Difference listings
<<<<
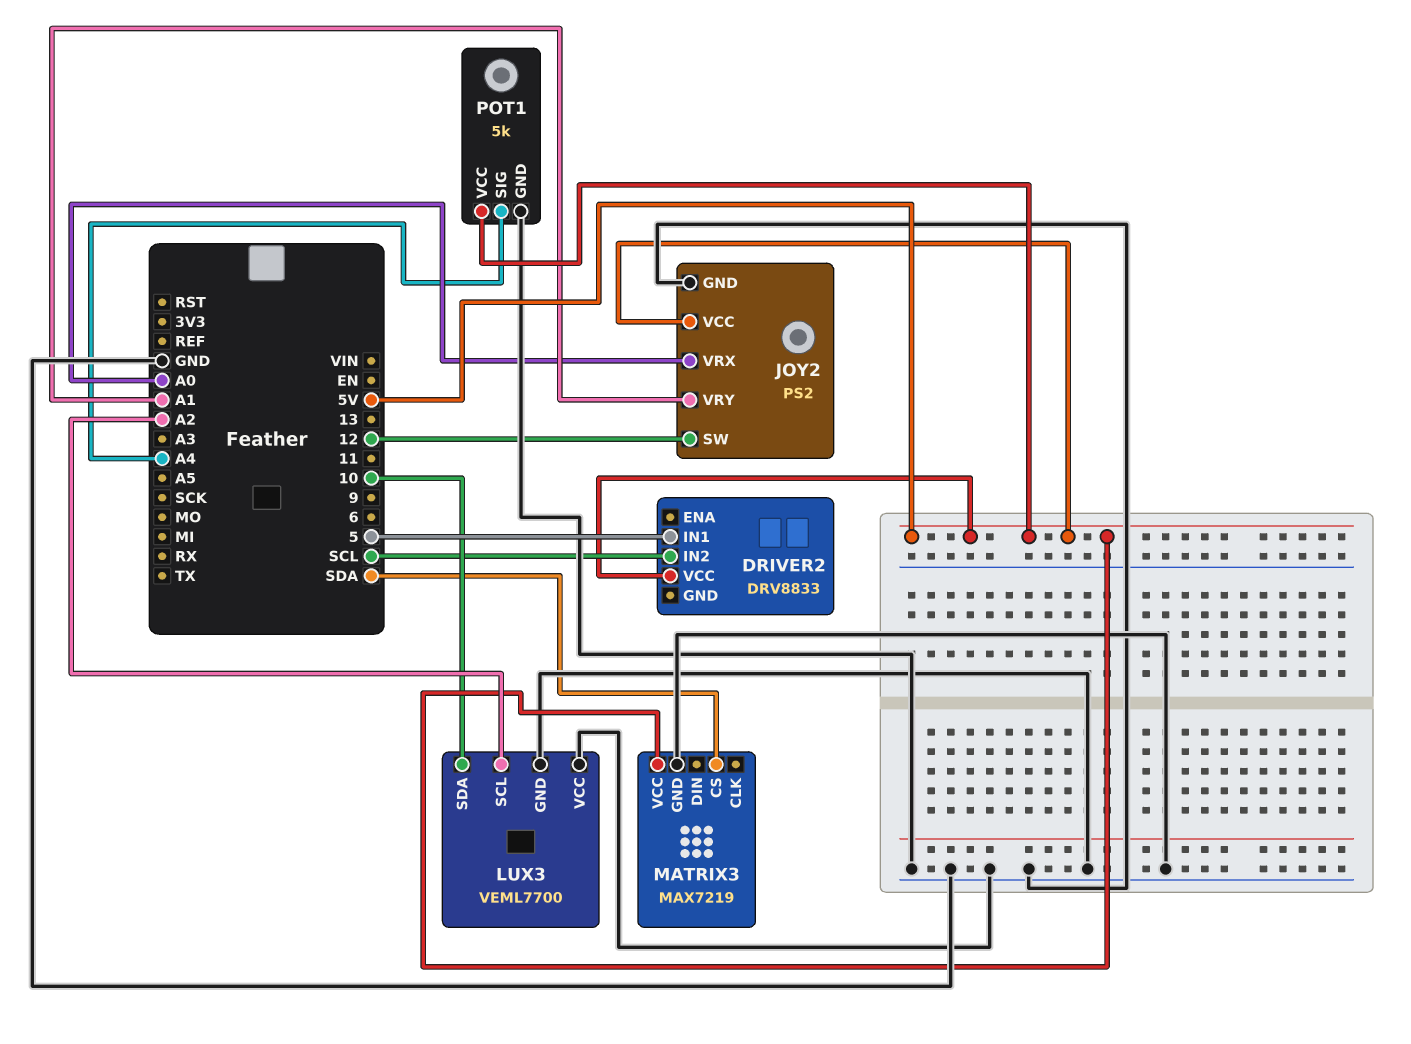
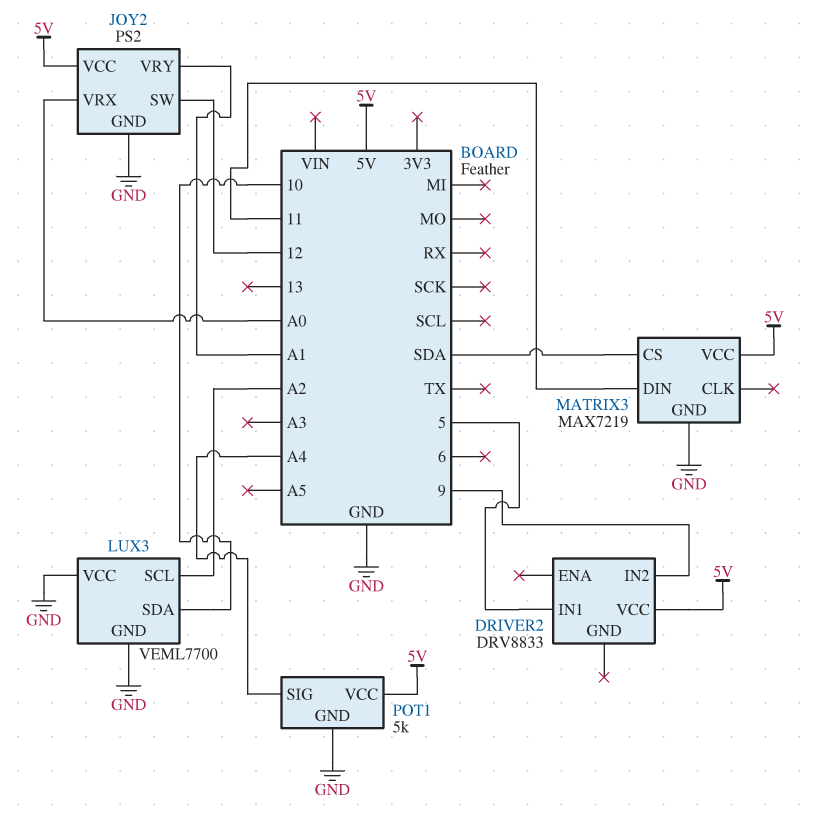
DRIVER2 pin IN2: SCL -> 9
MATRIX3 pin DIN: none -> 11

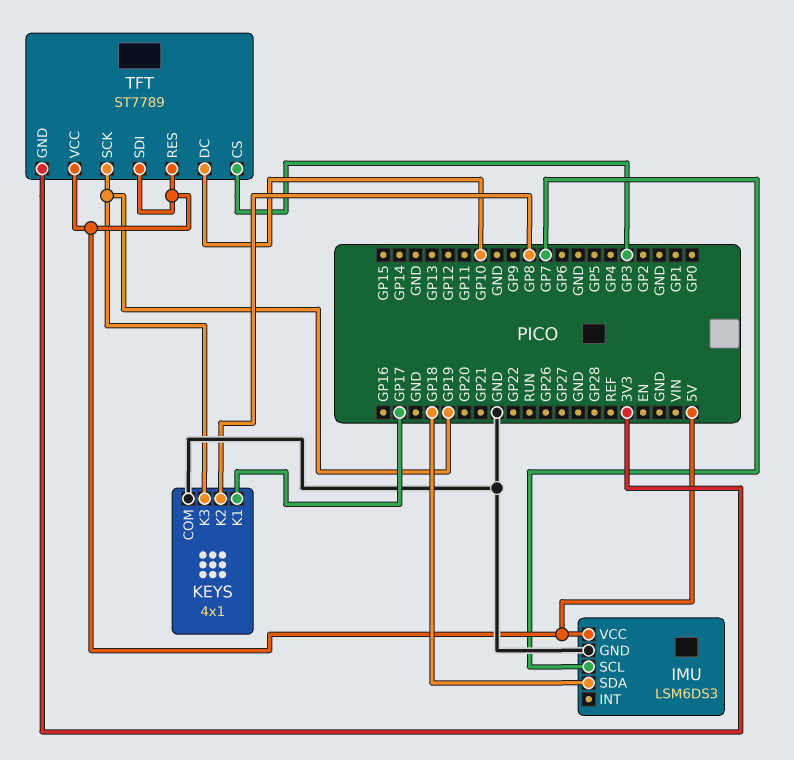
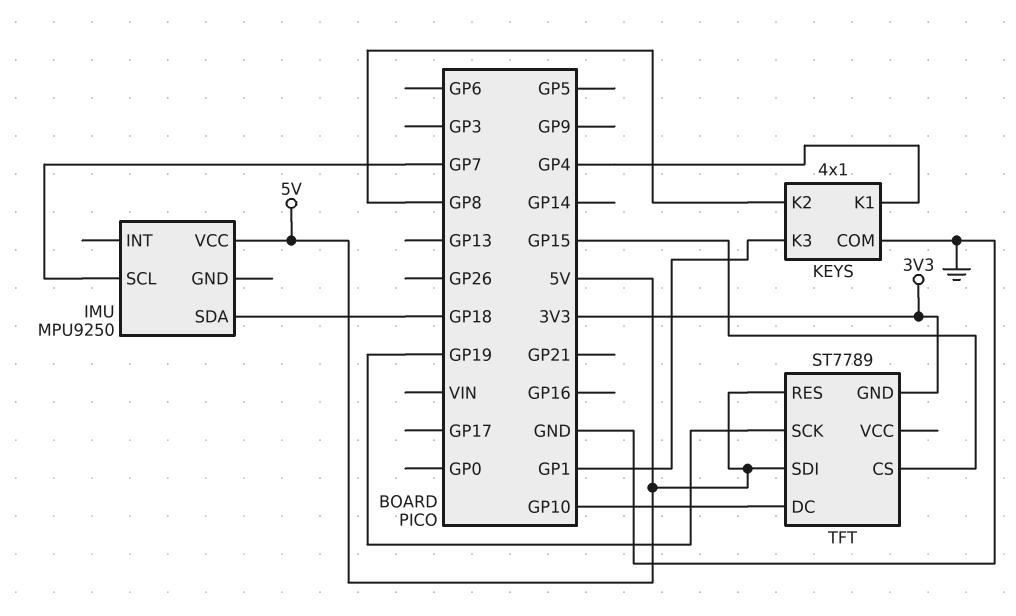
IMU: LSM6DS3 -> MPU9250
IMU pin GND: GND -> none
KEYS pin K1: GP17 -> GP4
KEYS pin K3: GP19 -> GP1
TFT pin CS: GP3 -> GP15
TFT pin VCC: 5V -> none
>>>>
= Work to complete =
In the records above, locate the line that contains "KEYS pin K3: GP19 -> GP1". Repeat it and every line after it, exactly, and nothing else.

= Written solution =
KEYS pin K3: GP19 -> GP1
TFT pin CS: GP3 -> GP15
TFT pin VCC: 5V -> none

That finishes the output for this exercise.